▶ [What is required] Once you have checked the records that follow, state how many of their lines hold "black", giving the number only.

▶ [Data]
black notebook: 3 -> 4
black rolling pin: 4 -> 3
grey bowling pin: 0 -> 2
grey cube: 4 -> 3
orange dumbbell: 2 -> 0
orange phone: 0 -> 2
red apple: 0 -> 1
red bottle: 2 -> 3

--

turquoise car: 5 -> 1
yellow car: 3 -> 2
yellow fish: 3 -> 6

...

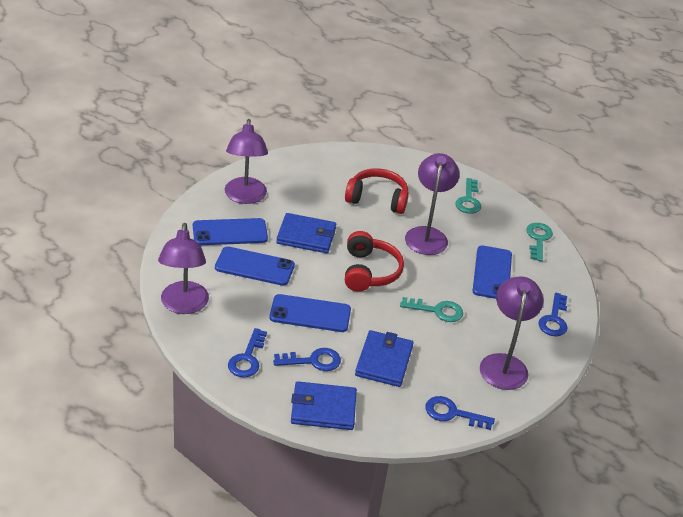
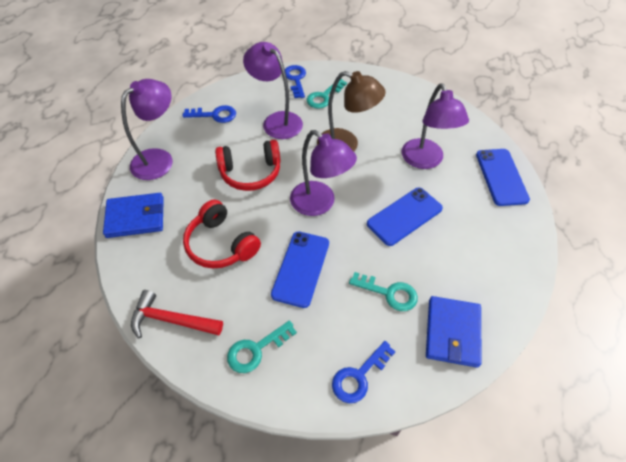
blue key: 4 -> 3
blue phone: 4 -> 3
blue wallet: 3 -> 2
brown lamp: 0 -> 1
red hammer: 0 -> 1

▶ [Solution below] 2